BEGIN Data in this exercise

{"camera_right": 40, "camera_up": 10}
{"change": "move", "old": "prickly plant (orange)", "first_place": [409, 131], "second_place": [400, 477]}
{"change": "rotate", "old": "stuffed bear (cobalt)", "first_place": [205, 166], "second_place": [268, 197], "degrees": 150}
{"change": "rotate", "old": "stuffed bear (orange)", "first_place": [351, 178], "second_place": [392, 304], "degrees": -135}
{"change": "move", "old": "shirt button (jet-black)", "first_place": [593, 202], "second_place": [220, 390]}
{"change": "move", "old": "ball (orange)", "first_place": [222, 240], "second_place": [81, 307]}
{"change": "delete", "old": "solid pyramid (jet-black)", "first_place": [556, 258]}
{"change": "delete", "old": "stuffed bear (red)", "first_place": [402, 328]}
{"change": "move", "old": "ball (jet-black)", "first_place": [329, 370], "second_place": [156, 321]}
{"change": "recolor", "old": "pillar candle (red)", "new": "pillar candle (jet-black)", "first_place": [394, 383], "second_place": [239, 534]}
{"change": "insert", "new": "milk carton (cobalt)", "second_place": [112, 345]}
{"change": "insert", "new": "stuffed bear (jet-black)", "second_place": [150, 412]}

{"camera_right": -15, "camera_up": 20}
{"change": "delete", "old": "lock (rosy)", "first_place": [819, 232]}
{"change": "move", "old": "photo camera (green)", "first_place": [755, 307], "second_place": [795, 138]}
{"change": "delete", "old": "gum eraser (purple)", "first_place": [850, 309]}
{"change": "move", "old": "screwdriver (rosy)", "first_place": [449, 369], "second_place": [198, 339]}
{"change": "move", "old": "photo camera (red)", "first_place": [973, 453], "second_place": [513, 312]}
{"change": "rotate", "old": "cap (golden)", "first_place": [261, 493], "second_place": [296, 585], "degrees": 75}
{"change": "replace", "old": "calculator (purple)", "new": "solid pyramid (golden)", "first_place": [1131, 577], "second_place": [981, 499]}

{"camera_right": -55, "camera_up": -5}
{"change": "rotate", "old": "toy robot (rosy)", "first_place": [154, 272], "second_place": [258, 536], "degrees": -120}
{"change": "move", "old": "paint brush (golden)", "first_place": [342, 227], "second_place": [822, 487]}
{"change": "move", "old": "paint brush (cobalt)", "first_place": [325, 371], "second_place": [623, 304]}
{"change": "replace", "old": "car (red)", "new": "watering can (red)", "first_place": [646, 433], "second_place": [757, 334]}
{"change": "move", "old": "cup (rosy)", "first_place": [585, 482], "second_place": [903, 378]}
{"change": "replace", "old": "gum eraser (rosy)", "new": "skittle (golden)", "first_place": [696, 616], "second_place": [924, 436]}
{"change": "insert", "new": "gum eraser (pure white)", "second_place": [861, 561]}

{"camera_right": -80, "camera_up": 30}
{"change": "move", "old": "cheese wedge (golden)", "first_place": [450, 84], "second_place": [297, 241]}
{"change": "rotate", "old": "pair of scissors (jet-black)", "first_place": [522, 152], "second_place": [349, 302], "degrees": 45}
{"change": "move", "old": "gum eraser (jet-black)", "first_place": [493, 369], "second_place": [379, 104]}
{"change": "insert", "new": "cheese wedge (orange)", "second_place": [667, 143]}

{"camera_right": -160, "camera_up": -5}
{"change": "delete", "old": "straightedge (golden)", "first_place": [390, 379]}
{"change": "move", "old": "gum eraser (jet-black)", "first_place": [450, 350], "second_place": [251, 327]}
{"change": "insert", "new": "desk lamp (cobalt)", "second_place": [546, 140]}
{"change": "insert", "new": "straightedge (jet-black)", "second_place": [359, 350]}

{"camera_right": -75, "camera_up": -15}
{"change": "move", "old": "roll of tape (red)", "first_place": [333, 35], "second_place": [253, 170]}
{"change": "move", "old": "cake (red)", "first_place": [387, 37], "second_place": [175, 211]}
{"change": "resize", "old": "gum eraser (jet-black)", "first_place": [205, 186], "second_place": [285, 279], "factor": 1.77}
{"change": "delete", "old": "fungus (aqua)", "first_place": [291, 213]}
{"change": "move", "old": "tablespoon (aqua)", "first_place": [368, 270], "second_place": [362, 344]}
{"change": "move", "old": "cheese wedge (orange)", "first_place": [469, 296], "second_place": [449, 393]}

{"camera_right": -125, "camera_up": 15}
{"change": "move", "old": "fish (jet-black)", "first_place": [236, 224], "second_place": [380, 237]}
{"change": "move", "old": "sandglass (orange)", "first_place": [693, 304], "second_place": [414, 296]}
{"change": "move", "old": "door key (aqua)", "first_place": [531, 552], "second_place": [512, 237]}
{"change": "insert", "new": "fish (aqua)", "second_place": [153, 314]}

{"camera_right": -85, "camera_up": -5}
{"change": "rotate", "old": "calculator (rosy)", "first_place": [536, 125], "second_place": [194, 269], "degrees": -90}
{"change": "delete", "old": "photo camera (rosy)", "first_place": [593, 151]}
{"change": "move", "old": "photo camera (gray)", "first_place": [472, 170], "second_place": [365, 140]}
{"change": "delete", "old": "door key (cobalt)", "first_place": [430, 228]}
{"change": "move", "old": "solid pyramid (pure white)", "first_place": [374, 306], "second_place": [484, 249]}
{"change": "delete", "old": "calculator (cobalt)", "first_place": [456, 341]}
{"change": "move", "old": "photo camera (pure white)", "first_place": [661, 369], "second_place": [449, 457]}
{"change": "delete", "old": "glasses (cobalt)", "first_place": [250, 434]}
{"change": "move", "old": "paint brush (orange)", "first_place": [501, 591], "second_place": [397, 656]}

END Data in this exercise

■ What to produce:
The data should be copied out in full, exactly as it reads.

■ Result for this task:
{"camera_right": 40, "camera_up": 10}
{"change": "move", "old": "prickly plant (orange)", "first_place": [409, 131], "second_place": [400, 477]}
{"change": "rotate", "old": "stuffed bear (cobalt)", "first_place": [205, 166], "second_place": [268, 197], "degrees": 150}
{"change": "rotate", "old": "stuffed bear (orange)", "first_place": [351, 178], "second_place": [392, 304], "degrees": -135}
{"change": "move", "old": "shirt button (jet-black)", "first_place": [593, 202], "second_place": [220, 390]}
{"change": "move", "old": "ball (orange)", "first_place": [222, 240], "second_place": [81, 307]}
{"change": "delete", "old": "solid pyramid (jet-black)", "first_place": [556, 258]}
{"change": "delete", "old": "stuffed bear (red)", "first_place": [402, 328]}
{"change": "move", "old": "ball (jet-black)", "first_place": [329, 370], "second_place": [156, 321]}
{"change": "recolor", "old": "pillar candle (red)", "new": "pillar candle (jet-black)", "first_place": [394, 383], "second_place": [239, 534]}
{"change": "insert", "new": "milk carton (cobalt)", "second_place": [112, 345]}
{"change": "insert", "new": "stuffed bear (jet-black)", "second_place": [150, 412]}

{"camera_right": -15, "camera_up": 20}
{"change": "delete", "old": "lock (rosy)", "first_place": [819, 232]}
{"change": "move", "old": "photo camera (green)", "first_place": [755, 307], "second_place": [795, 138]}
{"change": "delete", "old": "gum eraser (purple)", "first_place": [850, 309]}
{"change": "move", "old": "screwdriver (rosy)", "first_place": [449, 369], "second_place": [198, 339]}
{"change": "move", "old": "photo camera (red)", "first_place": [973, 453], "second_place": [513, 312]}
{"change": "rotate", "old": "cap (golden)", "first_place": [261, 493], "second_place": [296, 585], "degrees": 75}
{"change": "replace", "old": "calculator (purple)", "new": "solid pyramid (golden)", "first_place": [1131, 577], "second_place": [981, 499]}

{"camera_right": -55, "camera_up": -5}
{"change": "rotate", "old": "toy robot (rosy)", "first_place": [154, 272], "second_place": [258, 536], "degrees": -120}
{"change": "move", "old": "paint brush (golden)", "first_place": [342, 227], "second_place": [822, 487]}
{"change": "move", "old": "paint brush (cobalt)", "first_place": [325, 371], "second_place": [623, 304]}
{"change": "replace", "old": "car (red)", "new": "watering can (red)", "first_place": [646, 433], "second_place": [757, 334]}
{"change": "move", "old": "cup (rosy)", "first_place": [585, 482], "second_place": [903, 378]}
{"change": "replace", "old": "gum eraser (rosy)", "new": "skittle (golden)", "first_place": [696, 616], "second_place": [924, 436]}
{"change": "insert", "new": "gum eraser (pure white)", "second_place": [861, 561]}

{"camera_right": -80, "camera_up": 30}
{"change": "move", "old": "cheese wedge (golden)", "first_place": [450, 84], "second_place": [297, 241]}
{"change": "rotate", "old": "pair of scissors (jet-black)", "first_place": [522, 152], "second_place": [349, 302], "degrees": 45}
{"change": "move", "old": "gum eraser (jet-black)", "first_place": [493, 369], "second_place": [379, 104]}
{"change": "insert", "new": "cheese wedge (orange)", "second_place": [667, 143]}

{"camera_right": -160, "camera_up": -5}
{"change": "delete", "old": "straightedge (golden)", "first_place": [390, 379]}
{"change": "move", "old": "gum eraser (jet-black)", "first_place": [450, 350], "second_place": [251, 327]}
{"change": "insert", "new": "desk lamp (cobalt)", "second_place": [546, 140]}
{"change": "insert", "new": "straightedge (jet-black)", "second_place": [359, 350]}

{"camera_right": -75, "camera_up": -15}
{"change": "move", "old": "roll of tape (red)", "first_place": [333, 35], "second_place": [253, 170]}
{"change": "move", "old": "cake (red)", "first_place": [387, 37], "second_place": [175, 211]}
{"change": "resize", "old": "gum eraser (jet-black)", "first_place": [205, 186], "second_place": [285, 279], "factor": 1.77}
{"change": "delete", "old": "fungus (aqua)", "first_place": [291, 213]}
{"change": "move", "old": "tablespoon (aqua)", "first_place": [368, 270], "second_place": [362, 344]}
{"change": "move", "old": "cheese wedge (orange)", "first_place": [469, 296], "second_place": [449, 393]}

{"camera_right": -125, "camera_up": 15}
{"change": "move", "old": "fish (jet-black)", "first_place": [236, 224], "second_place": [380, 237]}
{"change": "move", "old": "sandglass (orange)", "first_place": [693, 304], "second_place": [414, 296]}
{"change": "move", "old": "door key (aqua)", "first_place": [531, 552], "second_place": [512, 237]}
{"change": "insert", "new": "fish (aqua)", "second_place": [153, 314]}

{"camera_right": -85, "camera_up": -5}
{"change": "rotate", "old": "calculator (rosy)", "first_place": [536, 125], "second_place": [194, 269], "degrees": -90}
{"change": "delete", "old": "photo camera (rosy)", "first_place": [593, 151]}
{"change": "move", "old": "photo camera (gray)", "first_place": [472, 170], "second_place": [365, 140]}
{"change": "delete", "old": "door key (cobalt)", "first_place": [430, 228]}
{"change": "move", "old": "solid pyramid (pure white)", "first_place": [374, 306], "second_place": [484, 249]}
{"change": "delete", "old": "calculator (cobalt)", "first_place": [456, 341]}
{"change": "move", "old": "photo camera (pure white)", "first_place": [661, 369], "second_place": [449, 457]}
{"change": "delete", "old": "glasses (cobalt)", "first_place": [250, 434]}
{"change": "move", "old": "paint brush (orange)", "first_place": [501, 591], "second_place": [397, 656]}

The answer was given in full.